━━ MATERIAL FOR THE TASK ━━

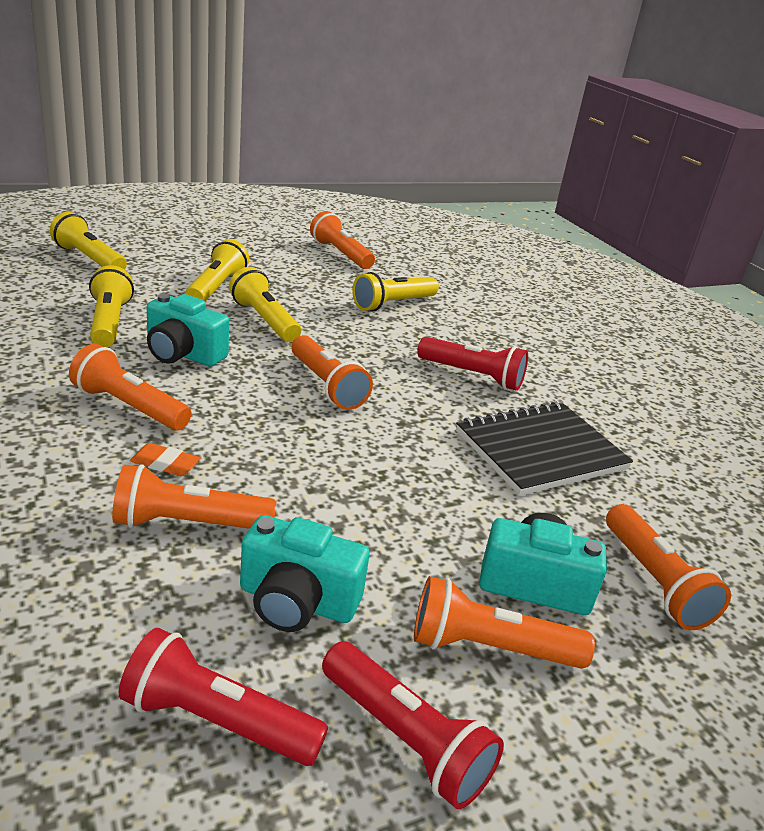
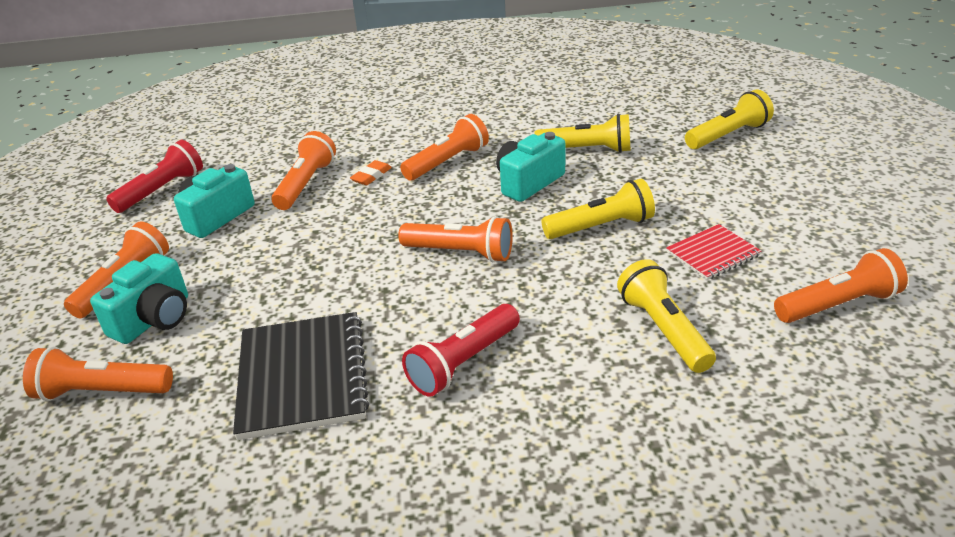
camera: 115 degrees right, 5 degrees up
(216, 288) = (678, 201): yellow flashlight -> none
(294, 282) = (712, 254): none -> red notebook
(326, 386) = (460, 253): orange flashlight -> orange flashlight turned 150 degrees counterclockwise
(405, 739) = (101, 241): red flashlight -> none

━━━

> [EXERCISE]: The expected response consists solely of the lines from the one with "(326, 386) = (460, 253): orange" through the end of the records, repeated exactly.

> [PROBLEM SOLUTION]:
(326, 386) = (460, 253): orange flashlight -> orange flashlight turned 150 degrees counterclockwise
(405, 739) = (101, 241): red flashlight -> none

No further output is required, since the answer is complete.